Materials provided
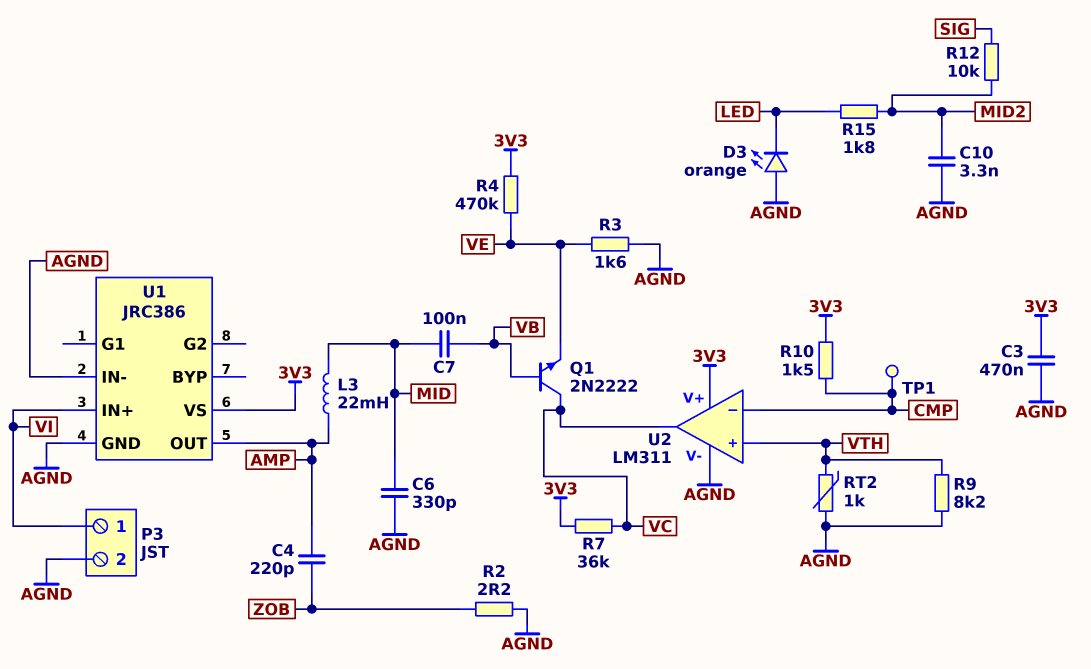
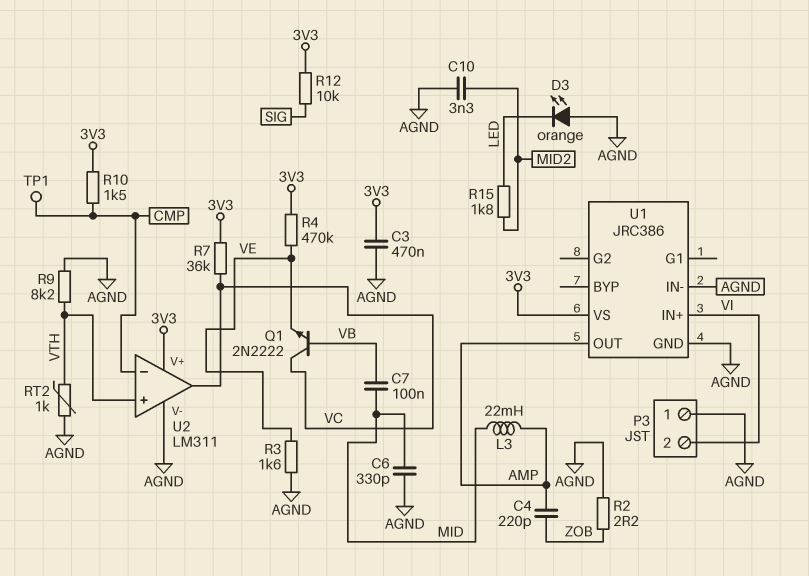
P3 pin 1: VI -> AGND
P3 pin 2: AGND -> VI
R12: 10k (MID2, SIG) -> 10k (3V3, SIG)

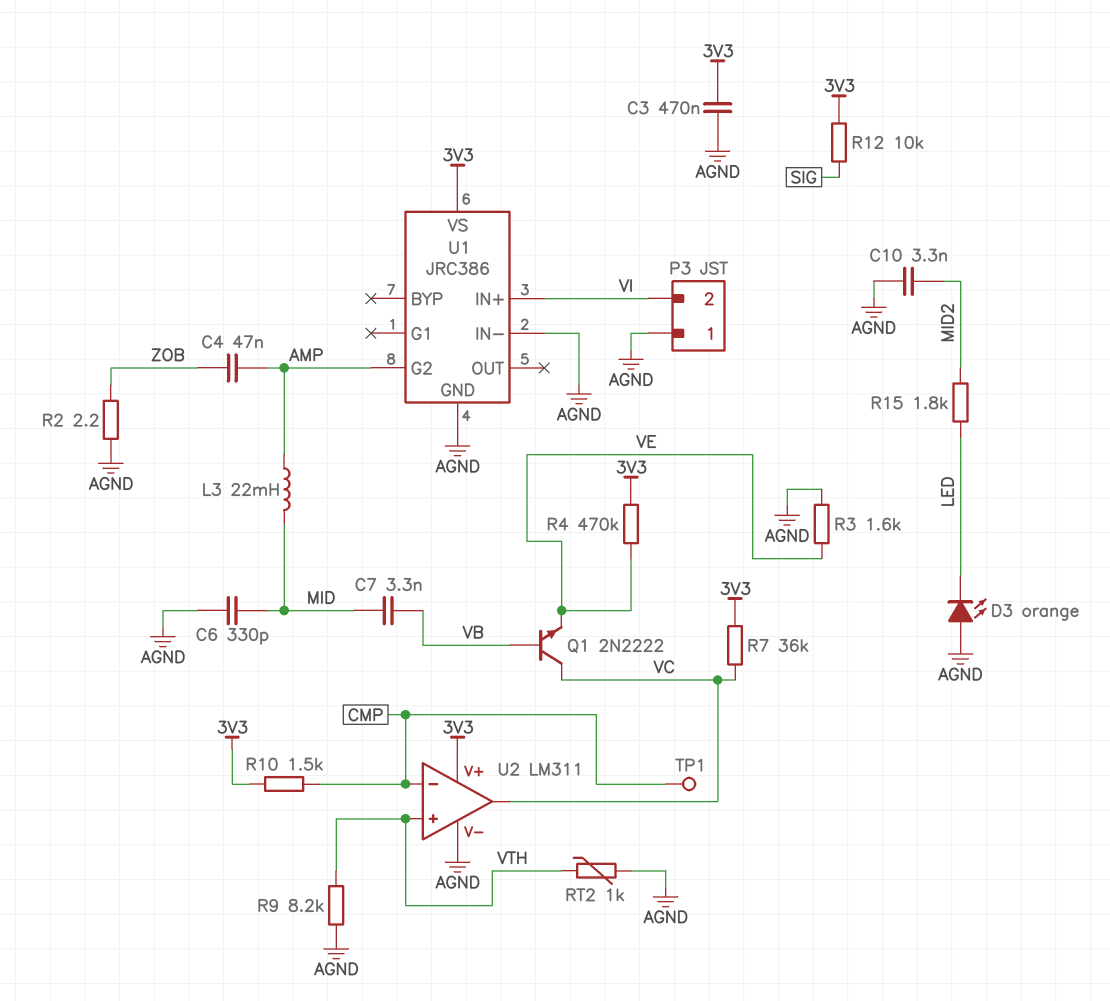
C4: 220pF (AMP, ZOB) -> 47nF (AMP, ZOB)
C7: 100nF (MID, VB) -> 3.3nF (MID, VB)
U1 pin G2: none -> AMP
U1 pin OUT: AMP -> none

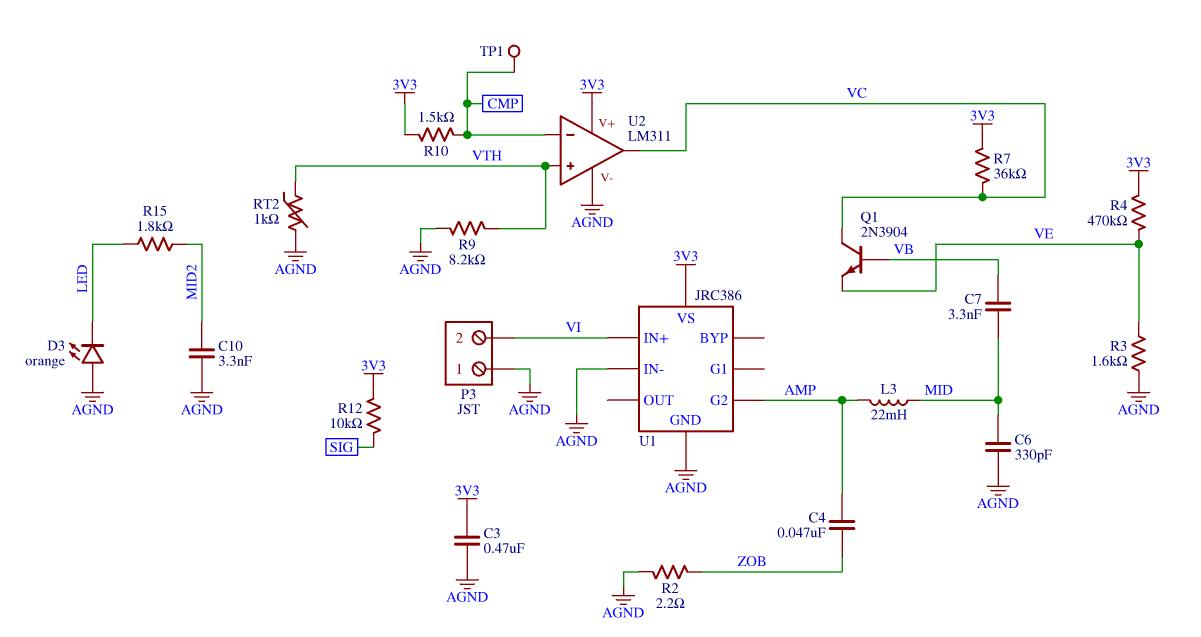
Q1: NPN 2N2222 (B VB, C VC, E VE) -> NPN 2N3904 (B VB, C VC, E VE)

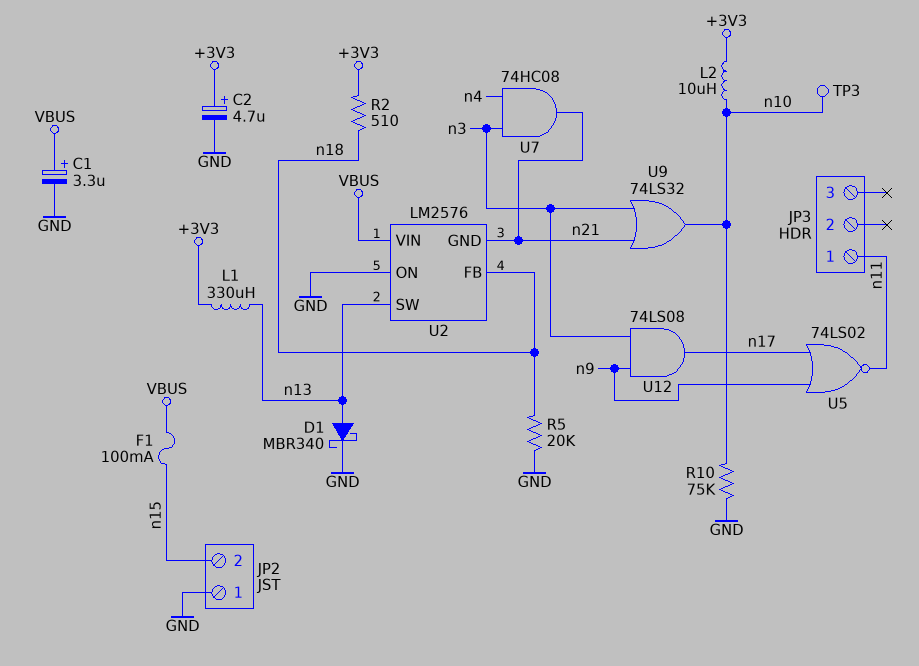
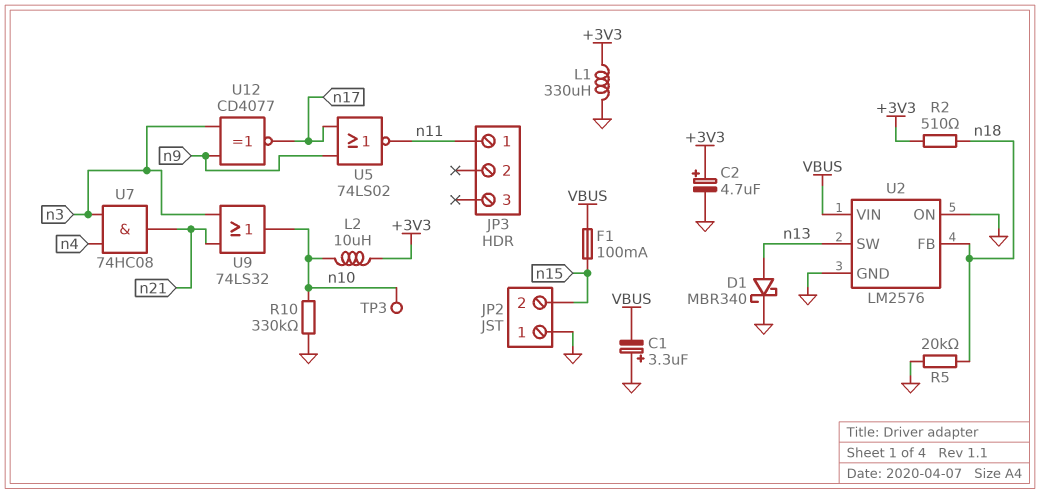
C1: 3.3uF (plus VBUS, minus GND) -> 3.3uF (plus GND, minus VBUS)
L1: 330uH (+3V3, n13) -> 330uH (+3V3, GND)
R10: 75k (GND, n10) -> 330k (GND, n10)
U2 pin GND: n21 -> GND
U12: AND 74LS08 (in n3, in n9, out n17) -> XNOR CD4077 (in n3, in n9, out n17)

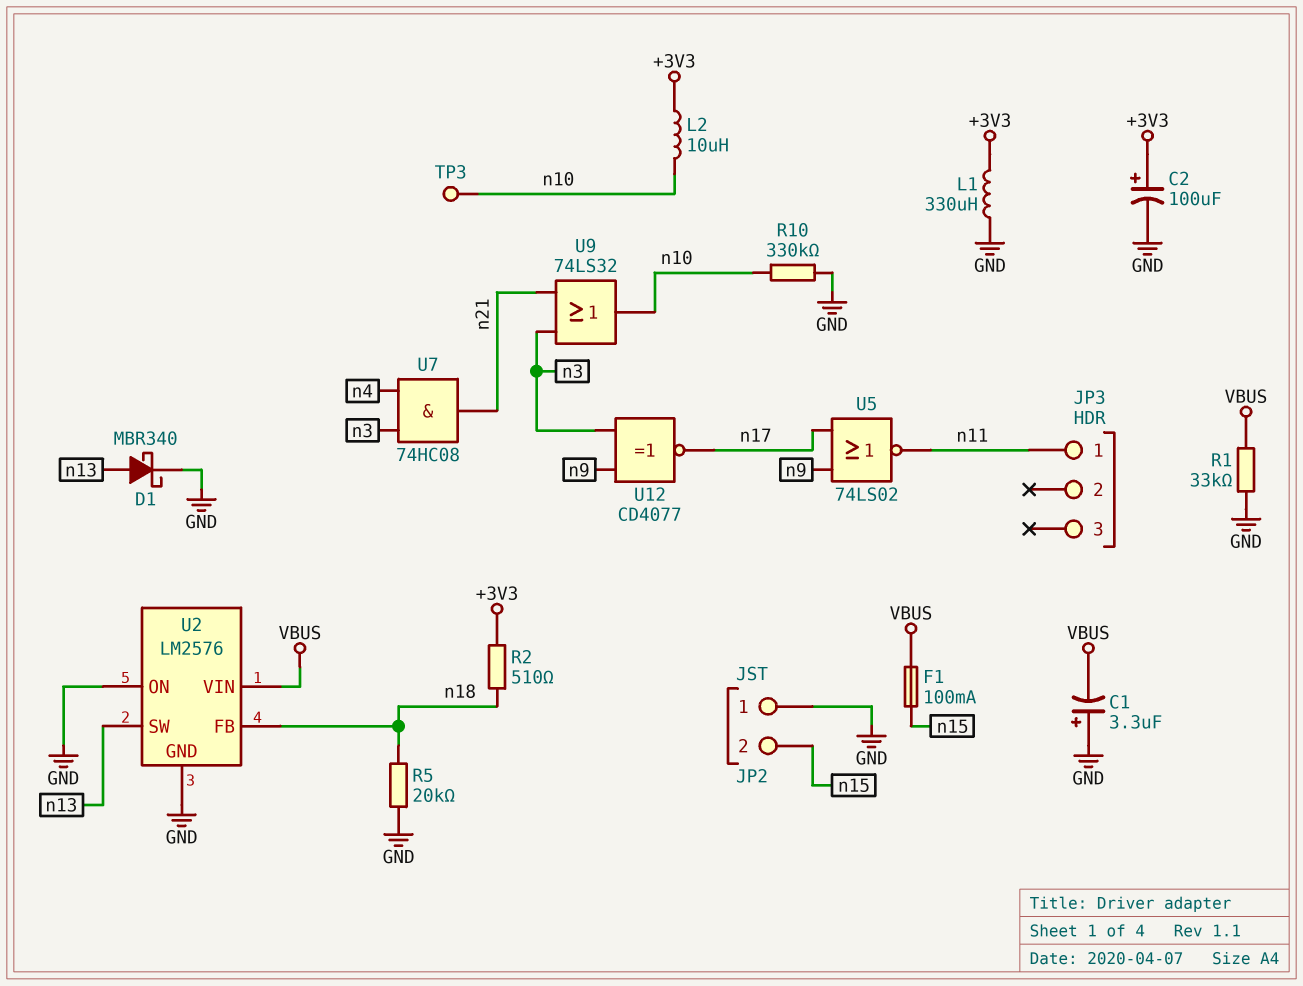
C2: 4.7uF (plus +3V3, minus GND) -> 100uF (plus +3V3, minus GND)
R1: none -> 33k (GND, VBUS)

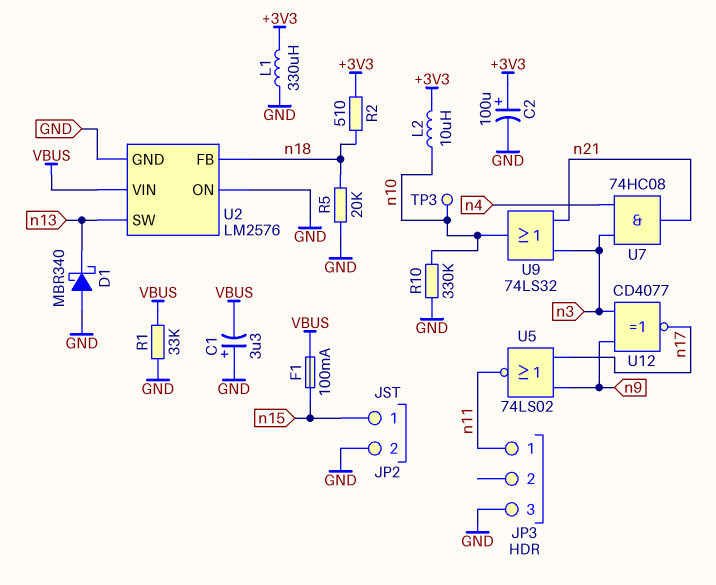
D1: schottky MBR340 (A n13, K GND) -> schottky MBR340 (A GND, K n13)
JP2 pin 1: GND -> n15
JP2 pin 2: n15 -> GND
JP3 pin 3: none -> GND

Problem details
Give the number of lines in the records above in which the word "minus" appears. Include no other text.

Answer to this exercise
2